* [What you are asked to do]: With the pictures left out, restate every entry word for word.

* [Dataset records]:
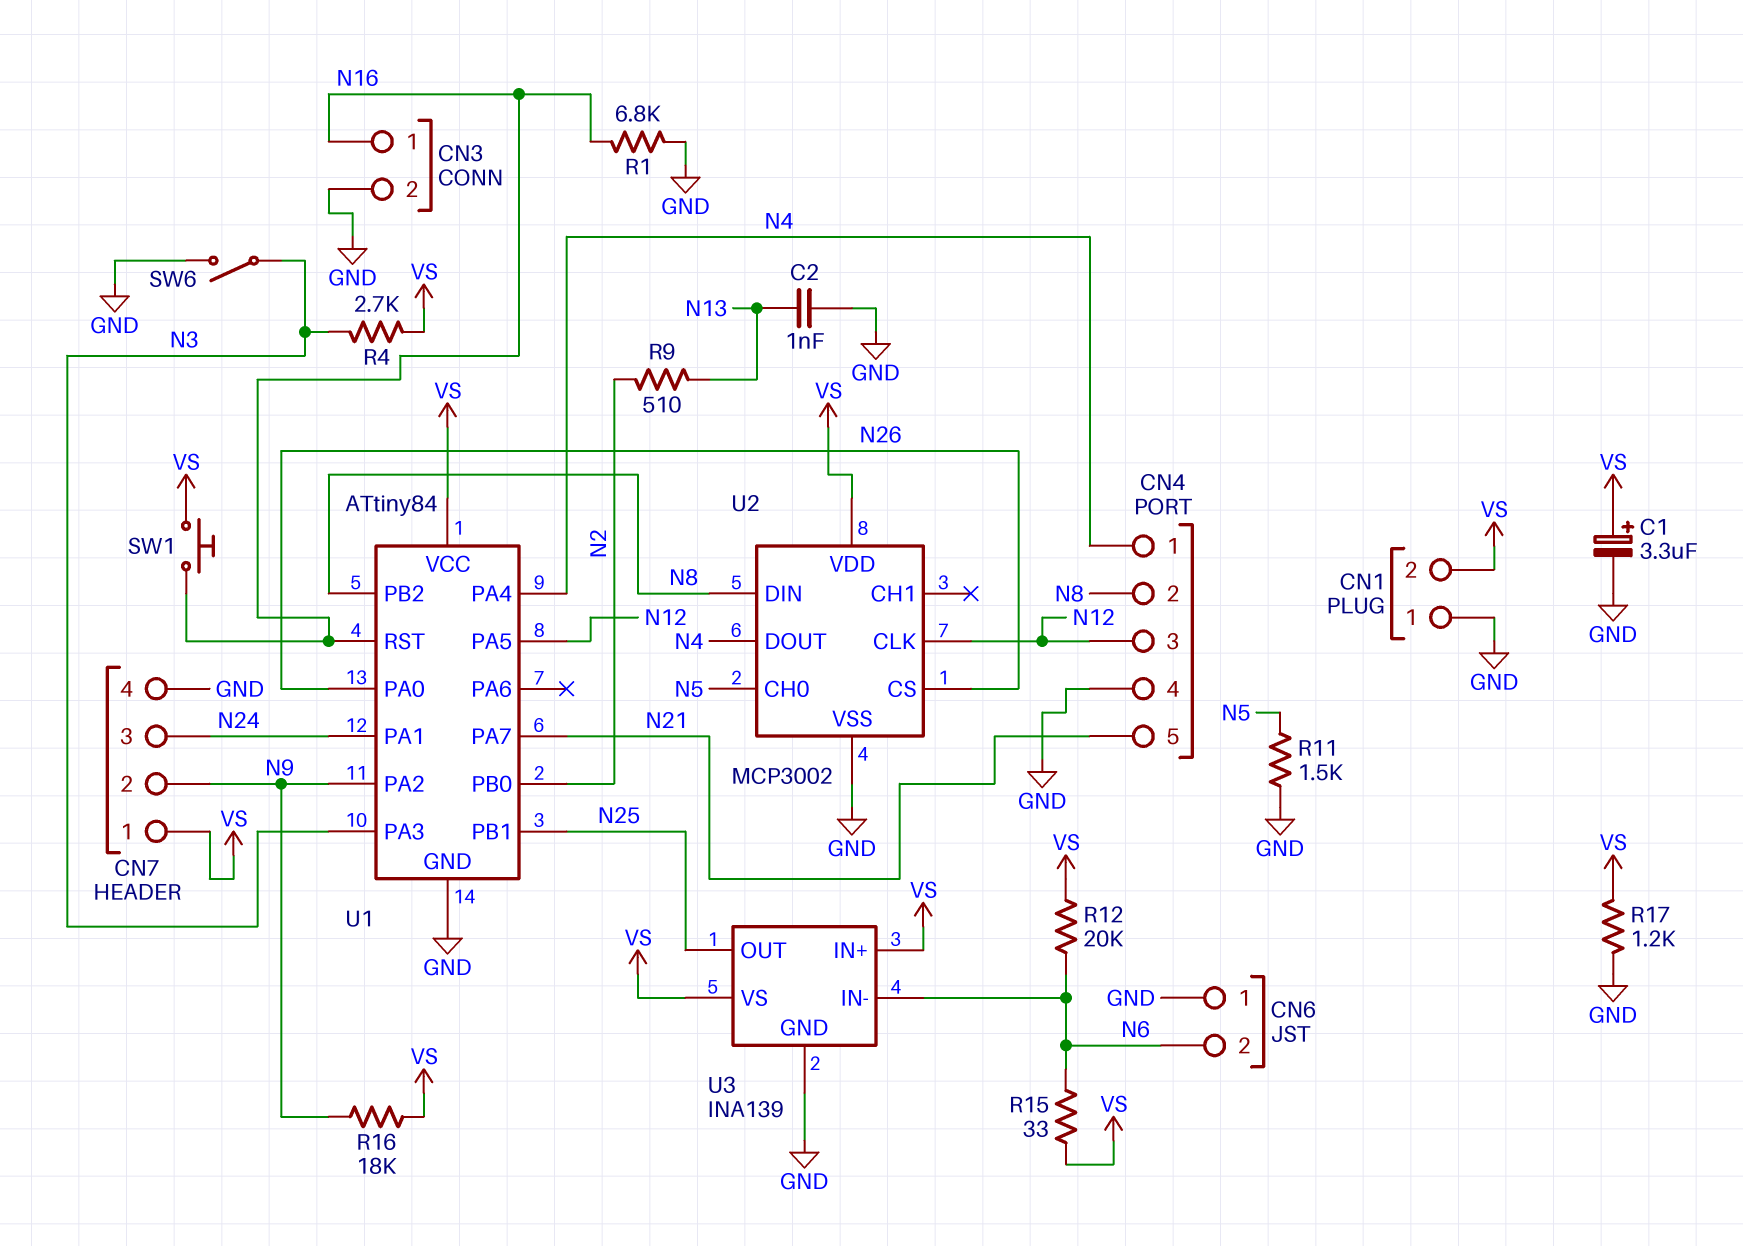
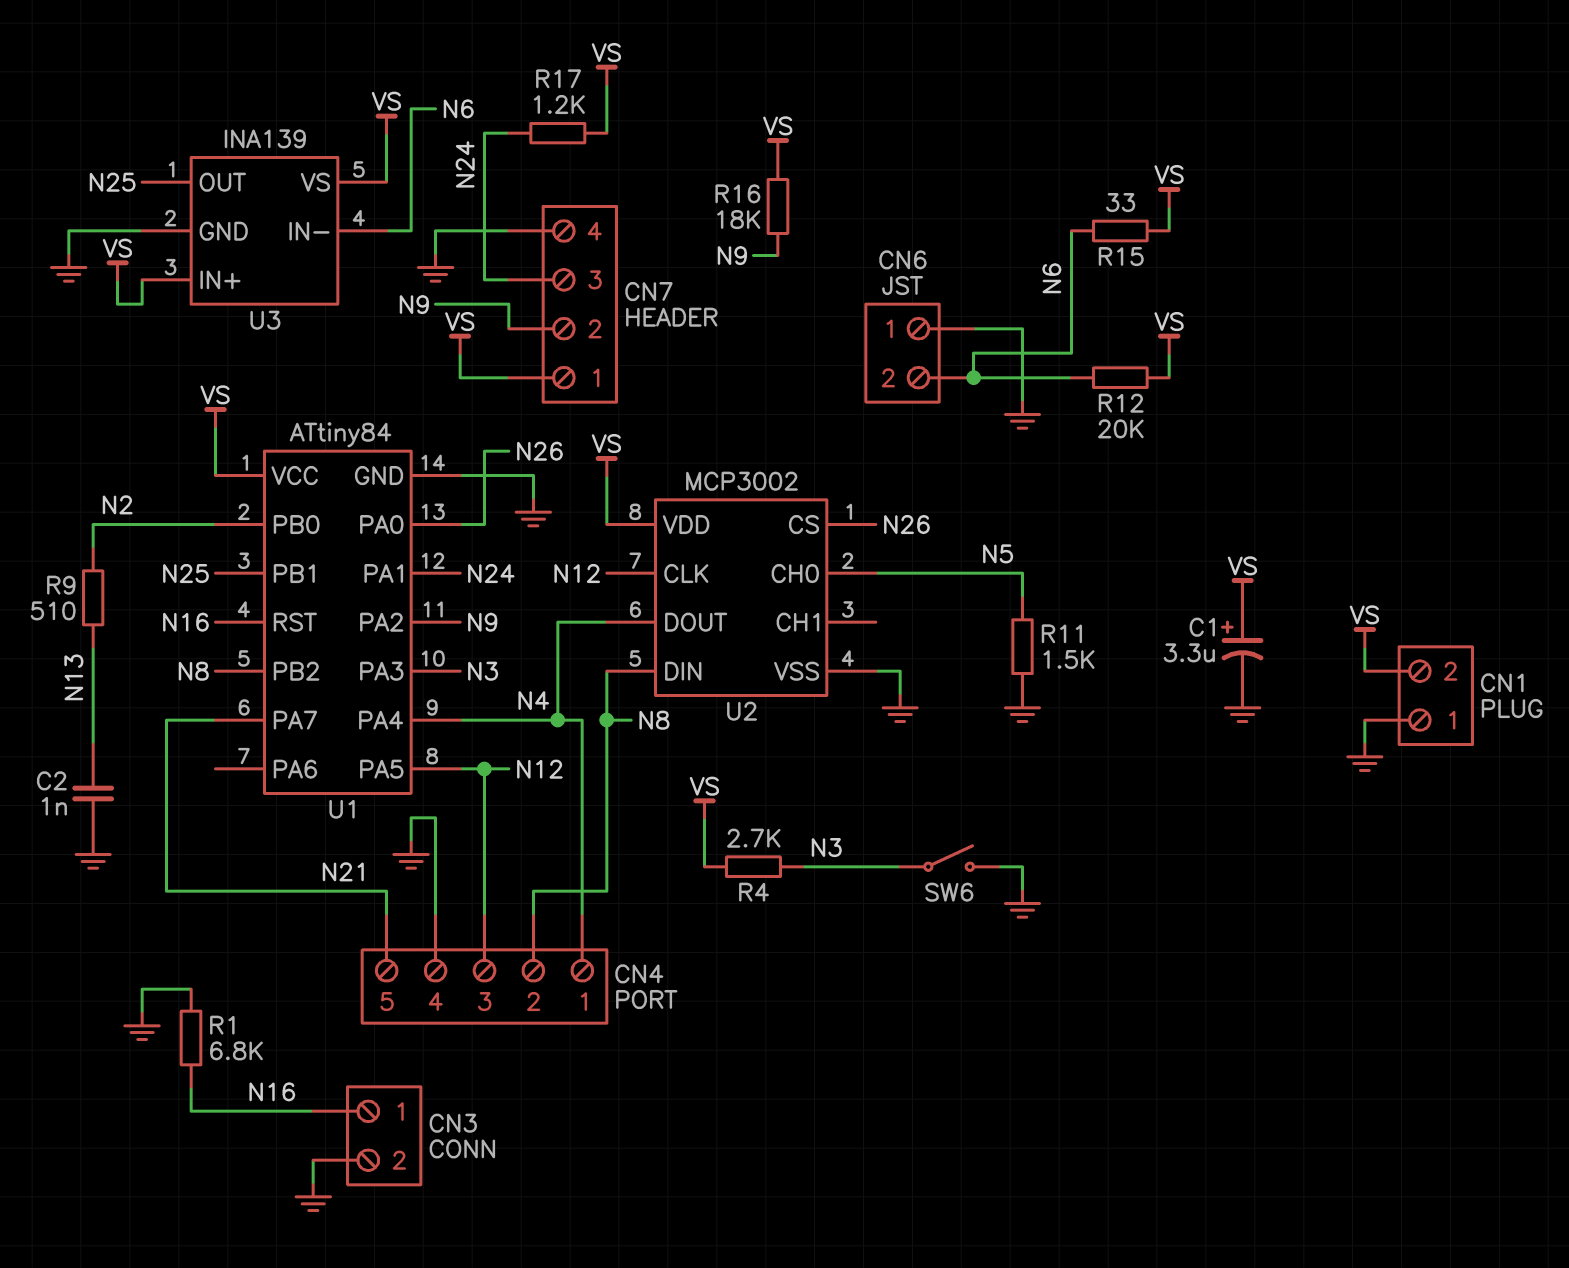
R17: 1.2k (GND, VS) -> 1.2k (N24, VS)
SW1: button (N16, VS) -> none

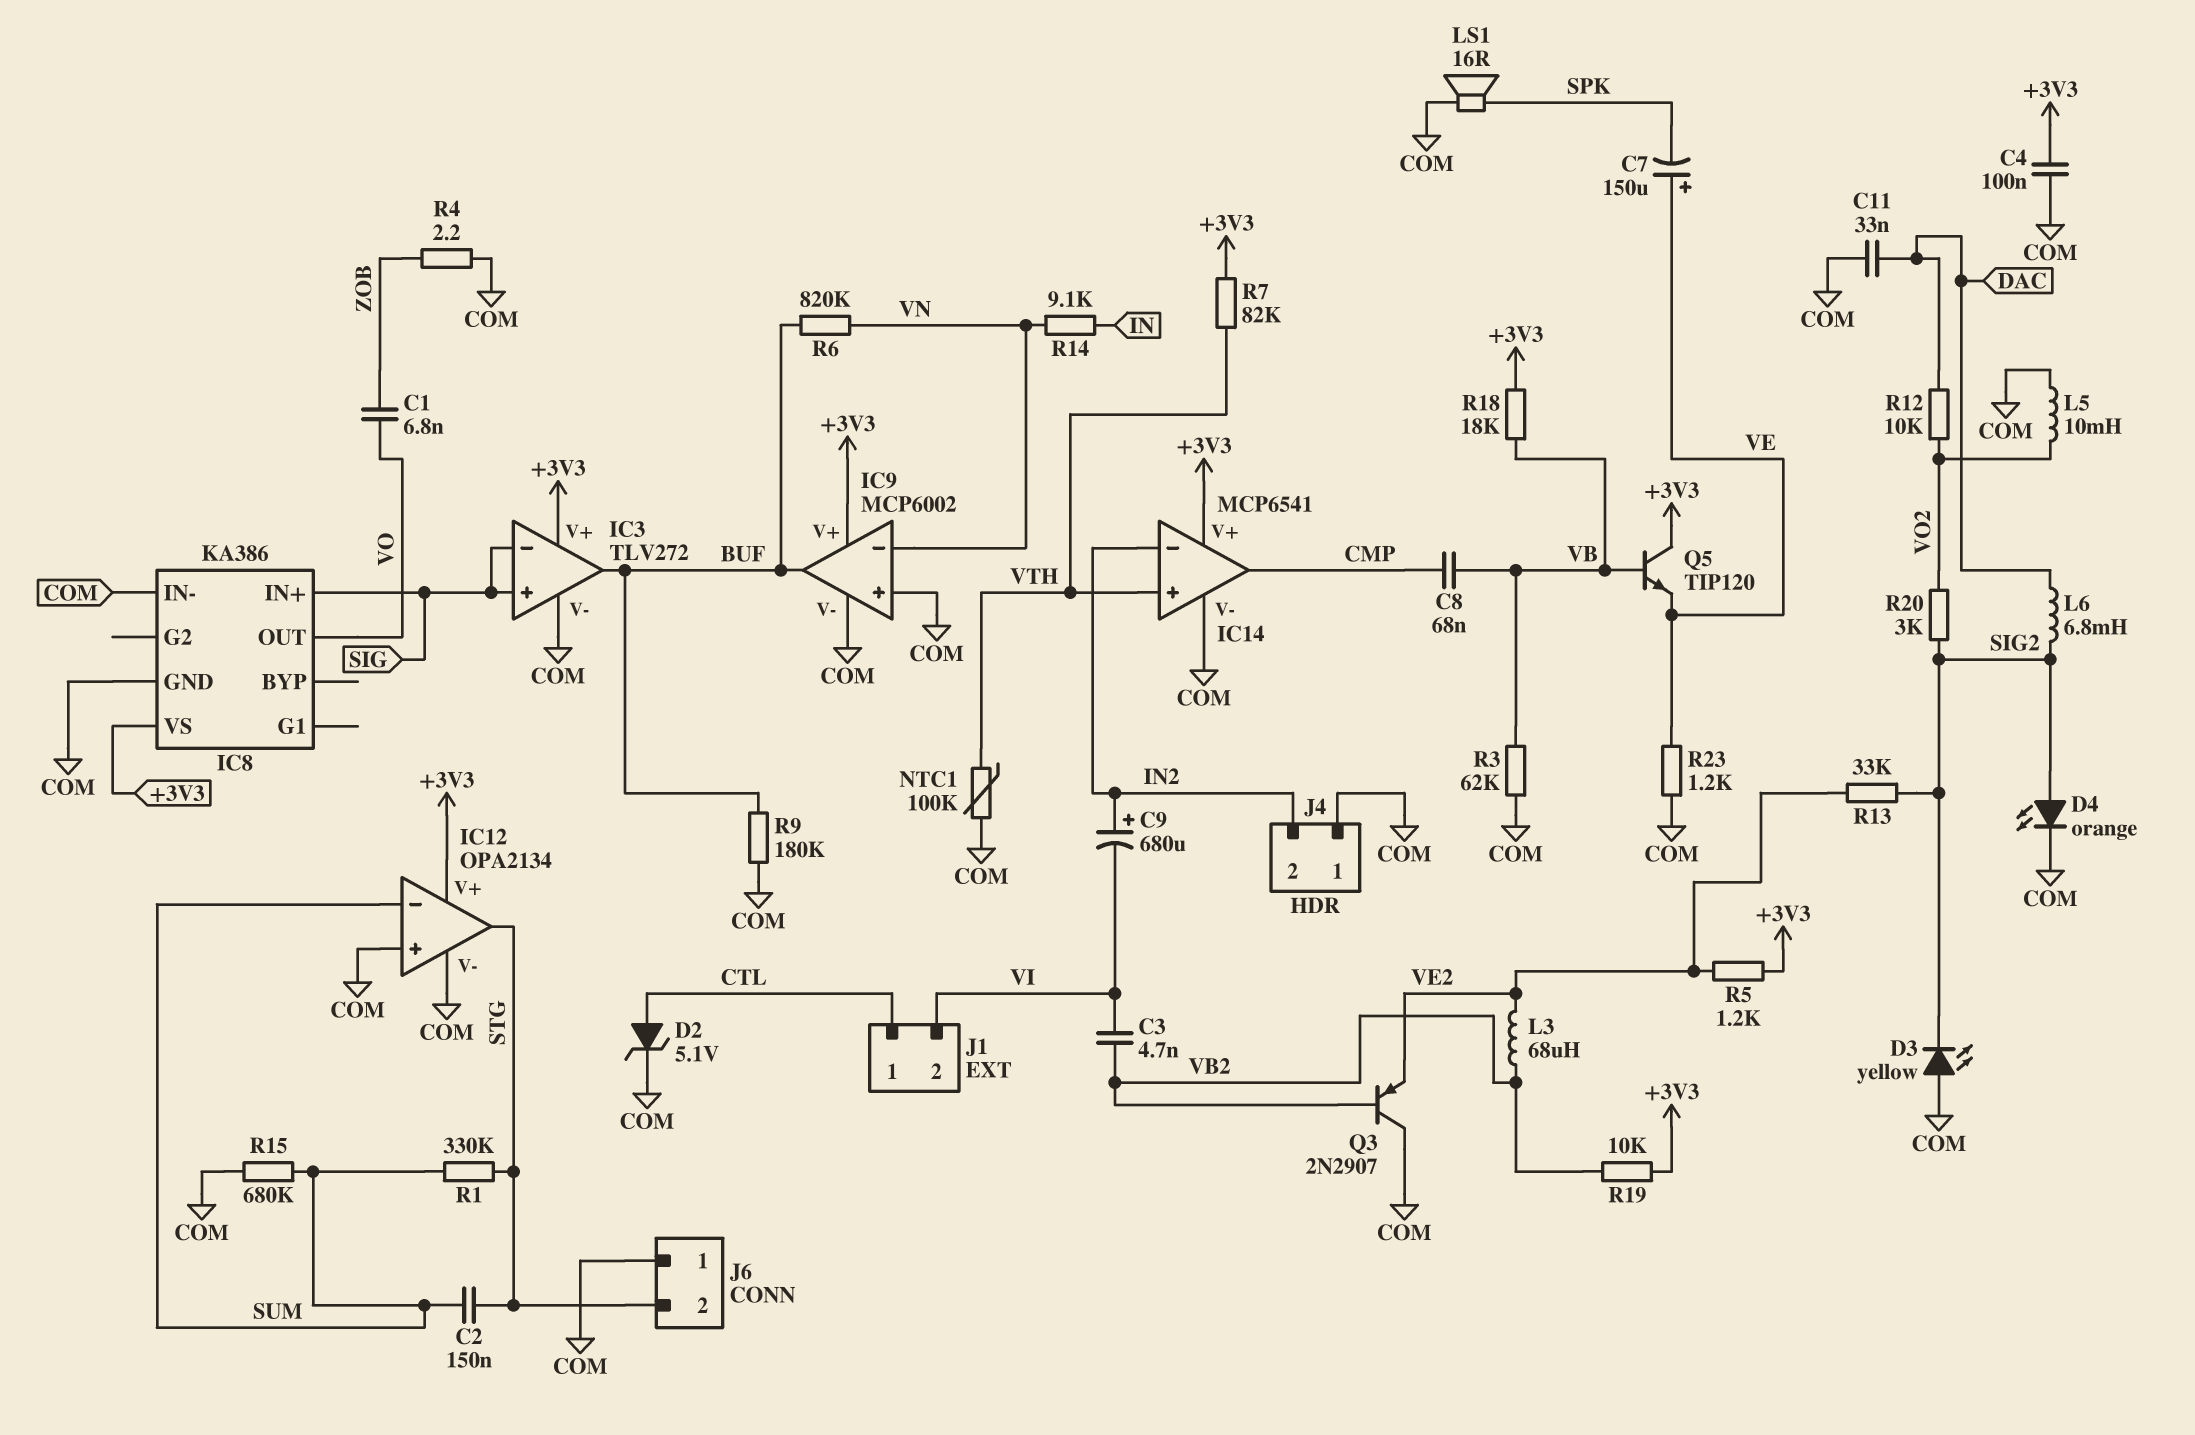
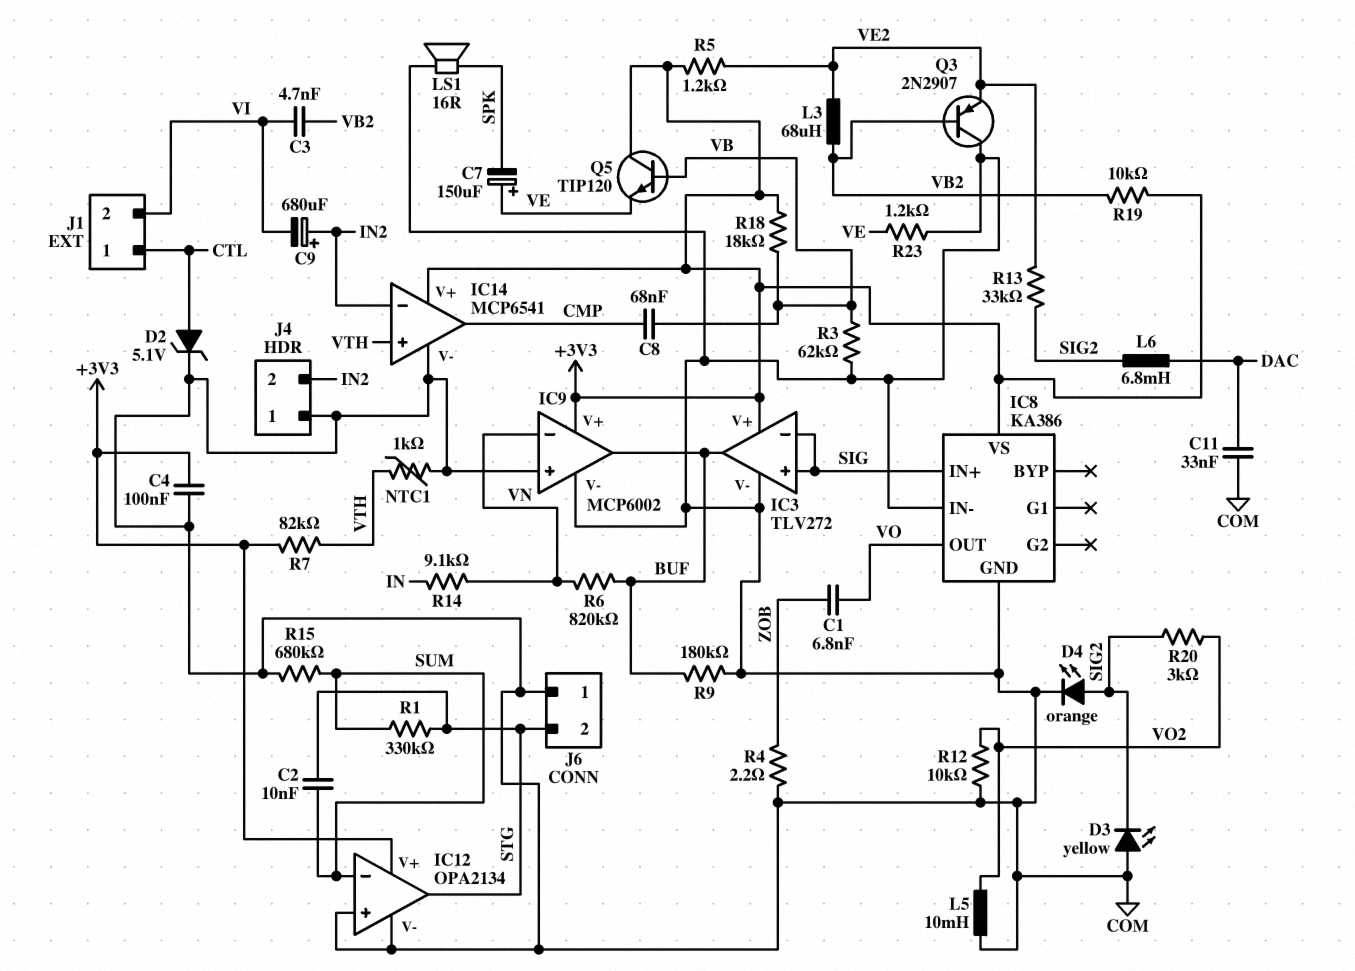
C2: 150nF (STG, SUM) -> 10nF (STG, SUM)
NTC1: 100k (COM, VTH) -> 1k (COM, VTH)
R12: 10k (DAC, VO2) -> 10k (COM, VO2)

* [Answer below]:
R17: 1.2k (GND, VS) -> 1.2k (N24, VS)
SW1: button (N16, VS) -> none

C2: 150nF (STG, SUM) -> 10nF (STG, SUM)
NTC1: 100k (COM, VTH) -> 1k (COM, VTH)
R12: 10k (DAC, VO2) -> 10k (COM, VO2)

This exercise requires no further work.